(ASSIGNMENT):
Go through the material below and count the lines in which the word "donut" occurs; the only output is the number.

##### RECORD EXCERPTS

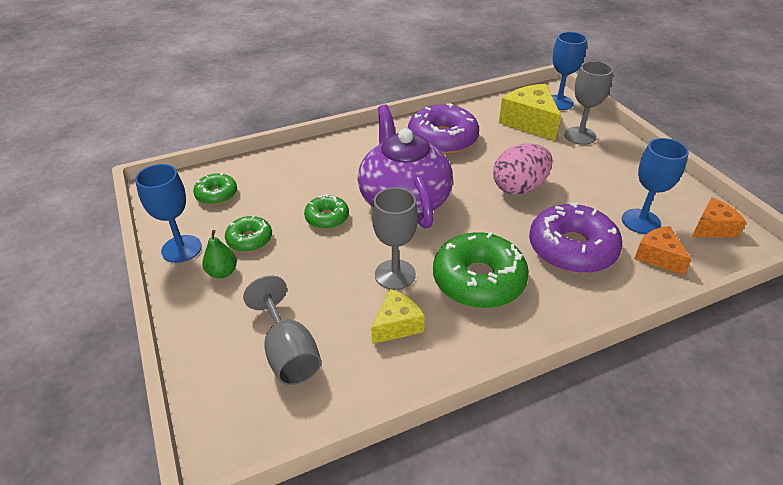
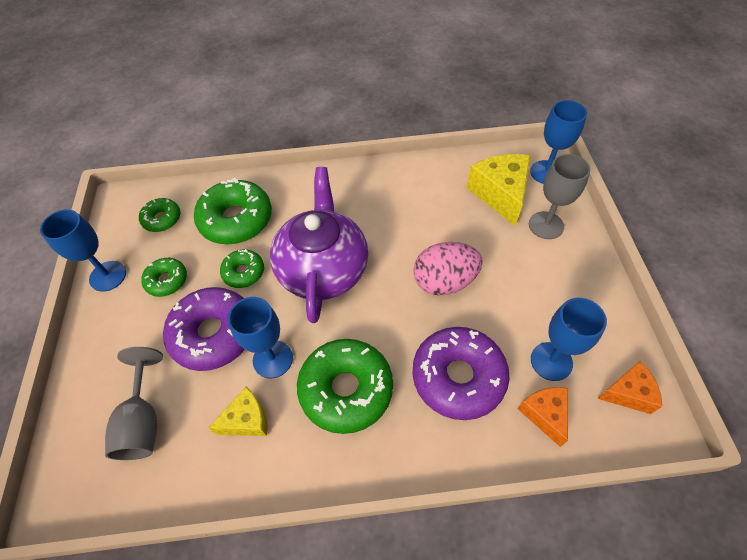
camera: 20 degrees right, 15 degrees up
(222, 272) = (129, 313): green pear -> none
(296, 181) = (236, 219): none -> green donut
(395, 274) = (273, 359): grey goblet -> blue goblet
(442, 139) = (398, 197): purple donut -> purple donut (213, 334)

##########
##### RECORD EXCERPTS

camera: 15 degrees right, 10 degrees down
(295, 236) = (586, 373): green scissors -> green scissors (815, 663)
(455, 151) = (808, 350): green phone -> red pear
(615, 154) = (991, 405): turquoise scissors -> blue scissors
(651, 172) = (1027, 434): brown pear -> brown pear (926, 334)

##########

(ANSWER BOX):
2